*Exercise:* Could you repeat word for word only the lines from the one containing "purple trapezoid: (124, 106)" to the last line of the data below?

*The records:*
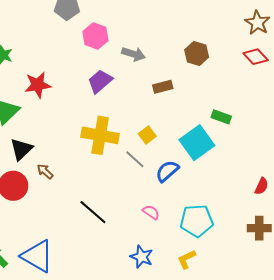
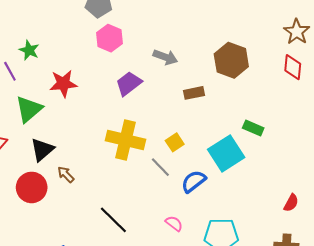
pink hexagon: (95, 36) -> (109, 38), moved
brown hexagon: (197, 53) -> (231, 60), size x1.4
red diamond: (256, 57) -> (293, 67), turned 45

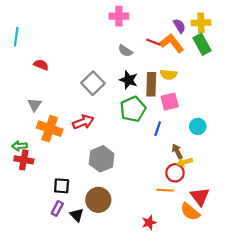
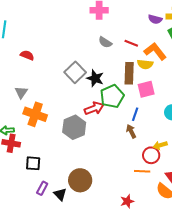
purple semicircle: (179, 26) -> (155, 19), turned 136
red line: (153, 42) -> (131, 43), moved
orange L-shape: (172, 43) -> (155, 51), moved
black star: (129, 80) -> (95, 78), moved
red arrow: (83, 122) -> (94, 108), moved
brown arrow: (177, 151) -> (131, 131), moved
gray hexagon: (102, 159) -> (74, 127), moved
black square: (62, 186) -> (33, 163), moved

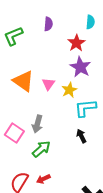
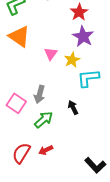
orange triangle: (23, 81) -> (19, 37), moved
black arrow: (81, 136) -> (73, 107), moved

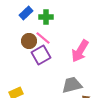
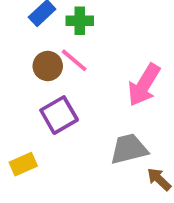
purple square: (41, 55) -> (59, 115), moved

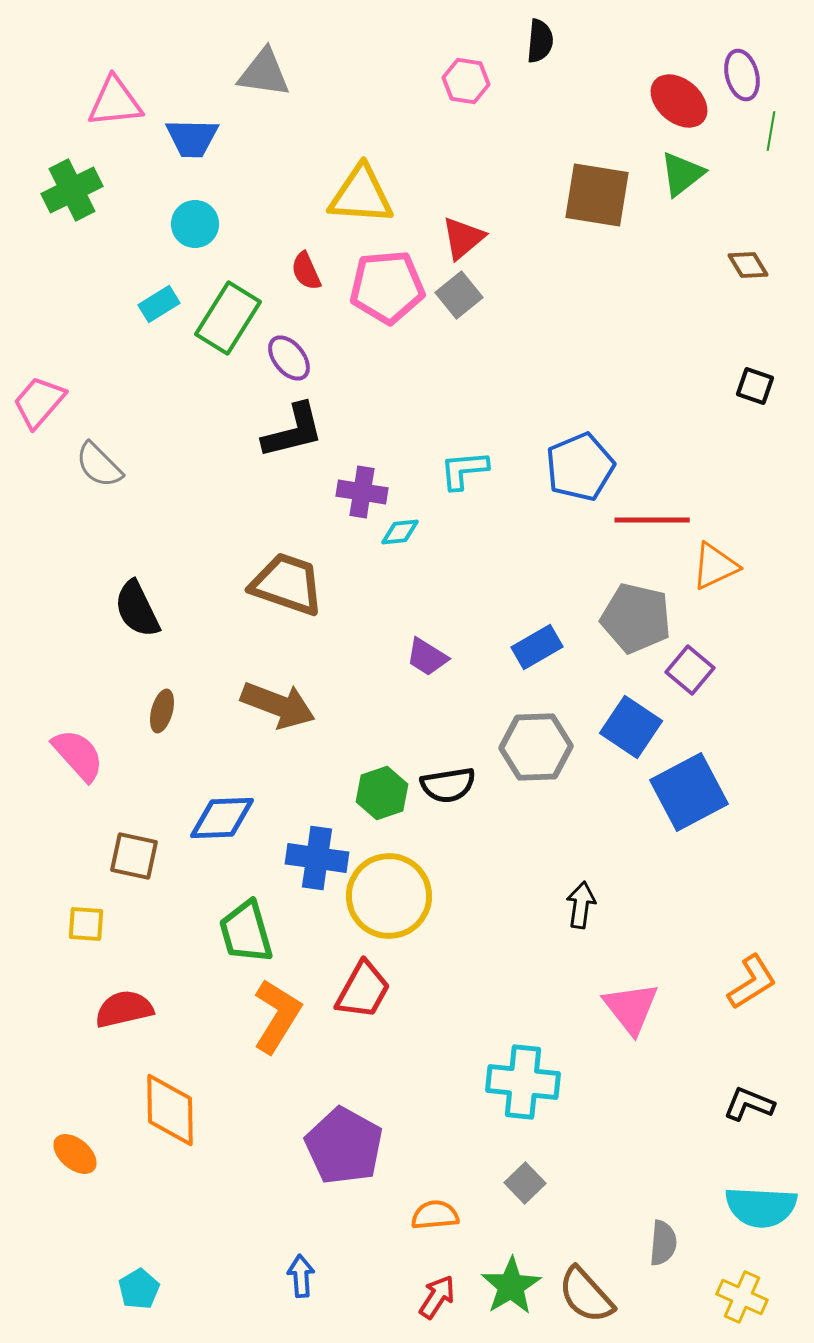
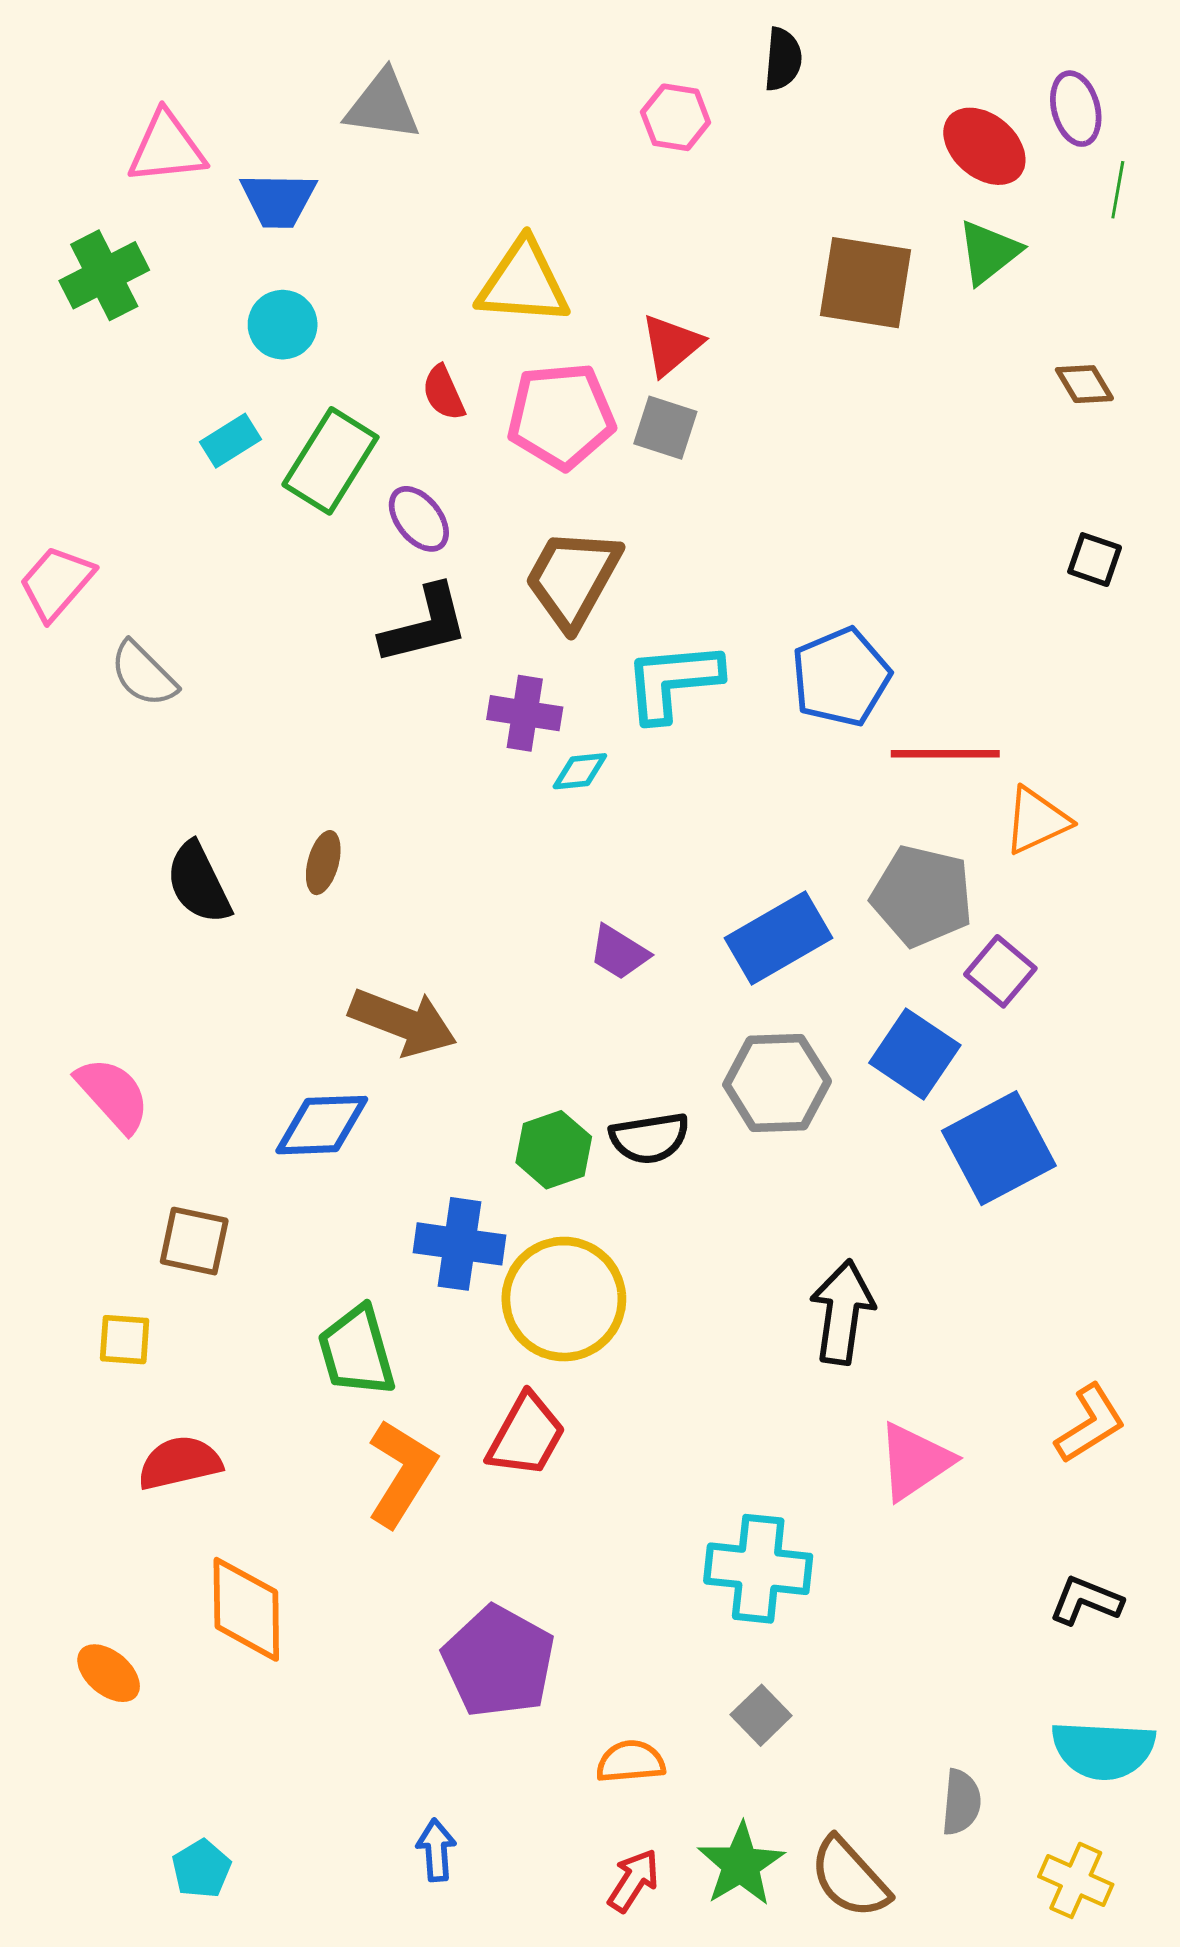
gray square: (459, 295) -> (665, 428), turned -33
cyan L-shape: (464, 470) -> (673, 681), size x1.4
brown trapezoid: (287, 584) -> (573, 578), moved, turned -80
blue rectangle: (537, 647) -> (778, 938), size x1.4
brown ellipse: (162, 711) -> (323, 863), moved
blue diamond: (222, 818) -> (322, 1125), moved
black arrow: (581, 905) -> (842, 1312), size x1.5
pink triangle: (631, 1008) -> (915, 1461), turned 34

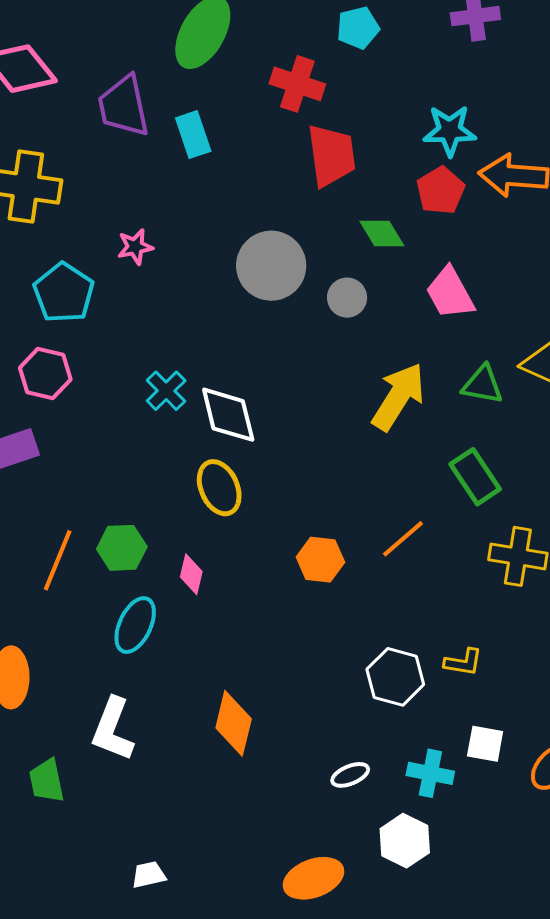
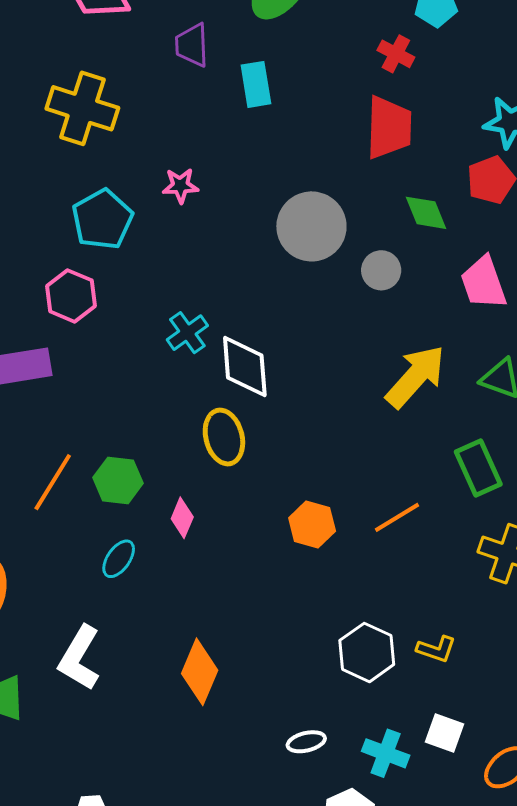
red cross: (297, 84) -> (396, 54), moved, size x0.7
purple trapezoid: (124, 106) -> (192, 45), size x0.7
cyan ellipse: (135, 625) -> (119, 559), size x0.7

*Task response:*
purple trapezoid: (124, 106) -> (192, 45), size x0.7
cyan ellipse: (135, 625) -> (119, 559), size x0.7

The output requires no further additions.